Scene change data
○ ○ ○
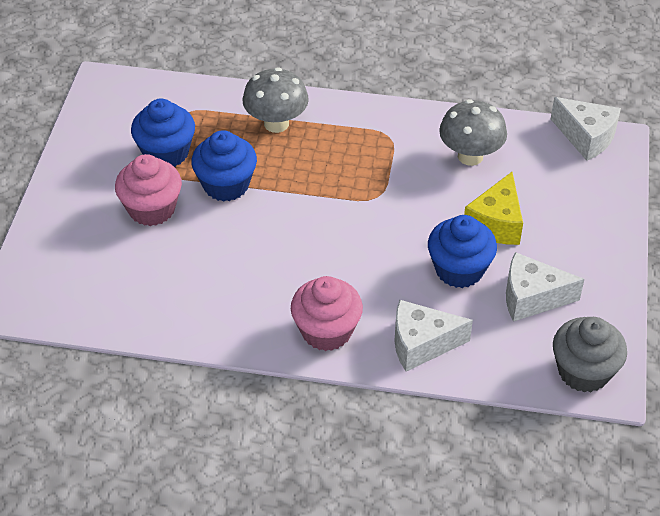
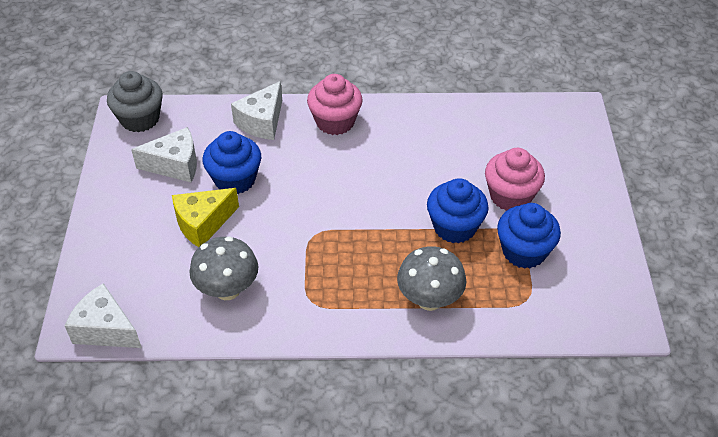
camera: 170 degrees right, 0 degrees up
(421, 344) = (262, 122): white cheese -> white cheese turned 135 degrees clockwise
(496, 223) = (203, 224): yellow cheese -> yellow cheese turned 135 degrees counterclockwise

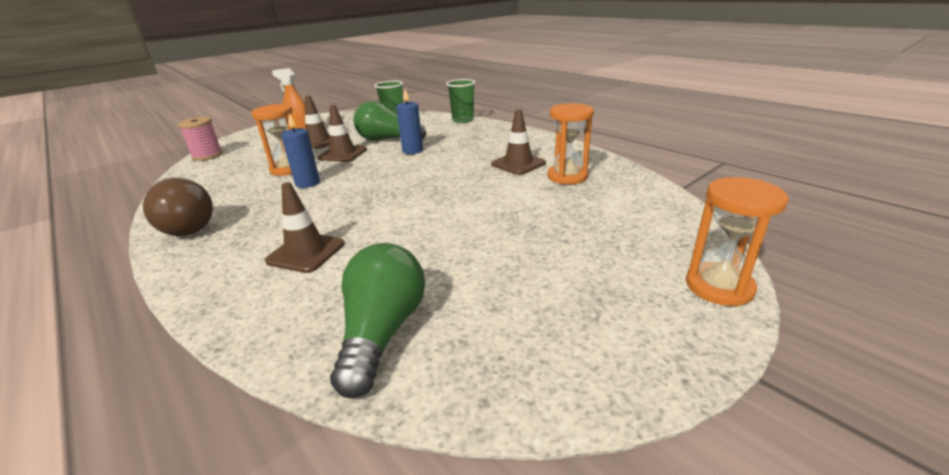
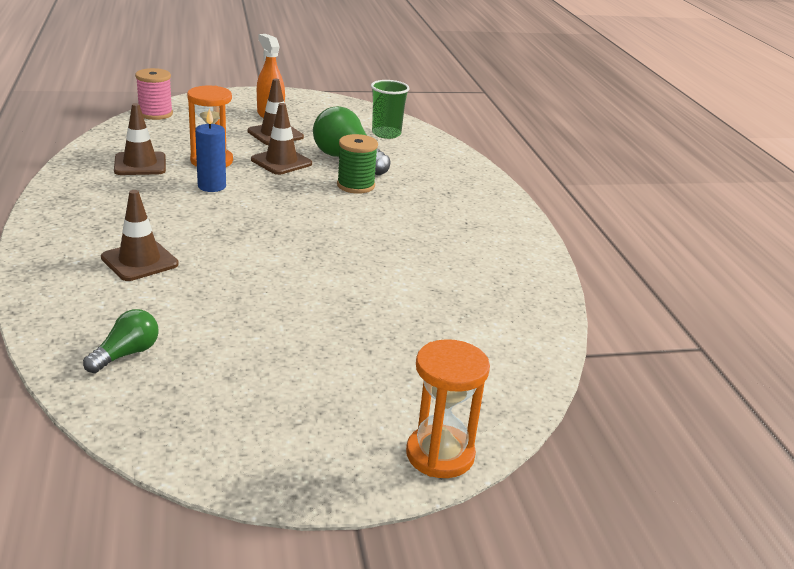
camera: 25 degrees right, 0 degrees up
(183, 226) = (71, 192): brown light bulb -> none
(382, 332) = (126, 354): green light bulb -> green light bulb, size x0.57
(412, 151) = (355, 185): blue candle -> green spool
(463, 120) = (466, 163): green cup -> none
(518, 164) = (445, 248): brown traffic cone -> brown traffic cone (140, 164)
(567, 176) = (475, 286): orange hourglass -> none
○ ○ ○
Return every line from the one holding "(183, 226) = (71, 192): brown" through the end of the data, exactly as it appears, with both ends kept and nothing else.

(183, 226) = (71, 192): brown light bulb -> none
(382, 332) = (126, 354): green light bulb -> green light bulb, size x0.57
(412, 151) = (355, 185): blue candle -> green spool
(463, 120) = (466, 163): green cup -> none
(518, 164) = (445, 248): brown traffic cone -> brown traffic cone (140, 164)
(567, 176) = (475, 286): orange hourglass -> none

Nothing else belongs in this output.